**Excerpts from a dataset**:
§ §
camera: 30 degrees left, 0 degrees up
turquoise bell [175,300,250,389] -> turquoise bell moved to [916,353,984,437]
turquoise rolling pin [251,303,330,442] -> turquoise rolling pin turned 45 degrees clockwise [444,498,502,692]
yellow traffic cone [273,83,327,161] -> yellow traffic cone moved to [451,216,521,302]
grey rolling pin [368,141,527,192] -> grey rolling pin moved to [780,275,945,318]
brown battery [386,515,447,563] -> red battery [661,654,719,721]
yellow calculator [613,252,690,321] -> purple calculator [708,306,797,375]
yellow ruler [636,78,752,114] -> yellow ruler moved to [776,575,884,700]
§ §
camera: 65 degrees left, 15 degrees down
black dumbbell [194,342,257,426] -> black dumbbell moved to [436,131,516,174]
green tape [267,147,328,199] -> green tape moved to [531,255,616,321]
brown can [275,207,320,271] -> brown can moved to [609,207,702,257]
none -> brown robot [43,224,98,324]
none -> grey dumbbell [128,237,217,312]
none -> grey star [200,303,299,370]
§ §
**Problem to work on**: For this exercise, repeat exactly the lines of the data above from the one with "none -> grey dumbbell [128,237,217,312]" down to the one with "none -> grey star [200,303,299,370]", both end lines included.

**Answer to the problem**:
none -> grey dumbbell [128,237,217,312]
none -> grey star [200,303,299,370]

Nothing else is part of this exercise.